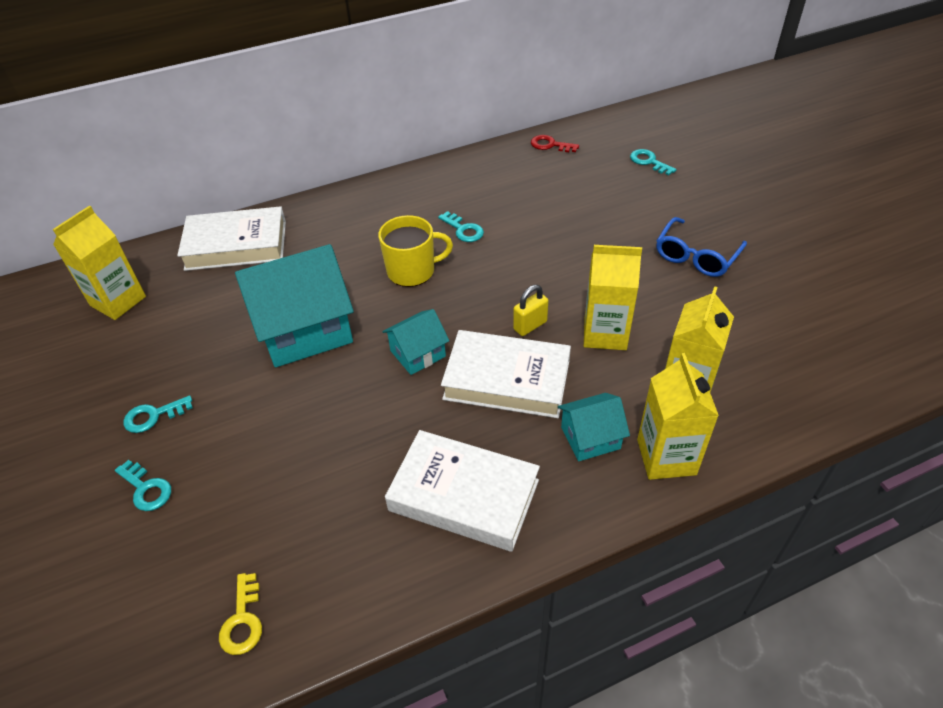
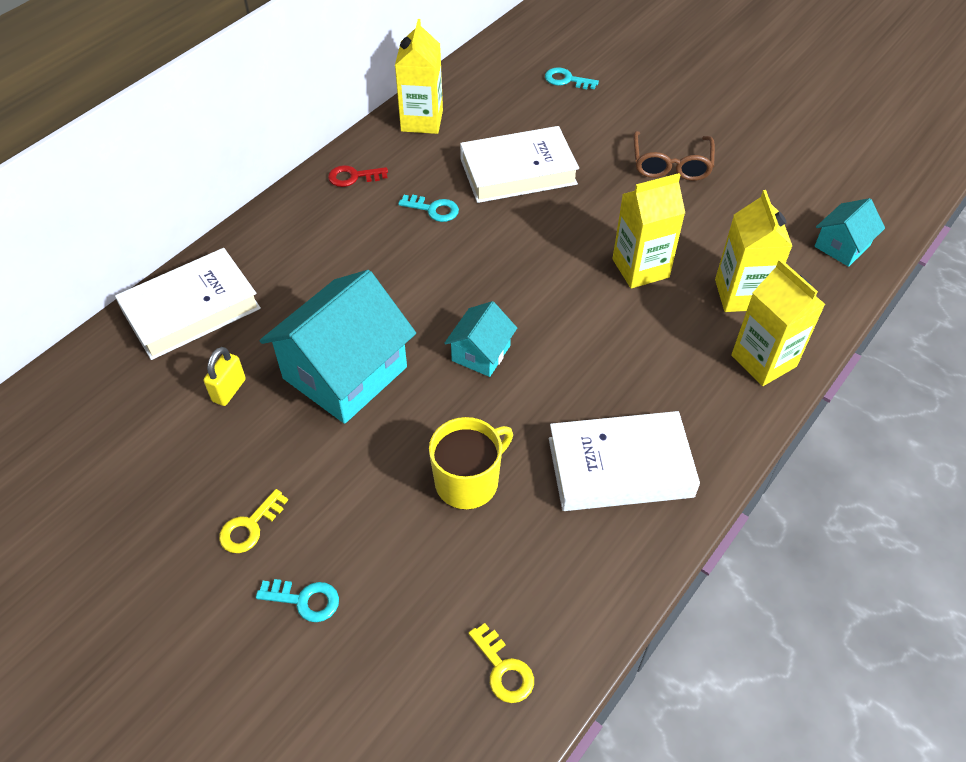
camera: 30 degrees left, 5 degrees up
(118, 301) = (97, 423): yellow carton -> yellow carton (422, 121)
(153, 416) = (250, 527): turquoise key -> yellow key
(412, 271) = (412, 271): yellow mug -> yellow mug (468, 481)
(507, 380) = (583, 346): white book -> white book (518, 171)
(530, 325) = (568, 285): yellow padlock -> yellow padlock (229, 390)
(550, 145) = (457, 89): red key -> red key (353, 177)
(590, 438) = (692, 370): turquoise house -> turquoise house (842, 246)
(696, 256) = (671, 165): blue glasses -> brown glasses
============
» **Exercise prompt**
Write out, exactly as given, the line containing "(590, 438) = (692, 370): turquoise" and every line after it to the end of the records. Include nothing else.

» **Answer to this exercise**
(590, 438) = (692, 370): turquoise house -> turquoise house (842, 246)
(696, 256) = (671, 165): blue glasses -> brown glasses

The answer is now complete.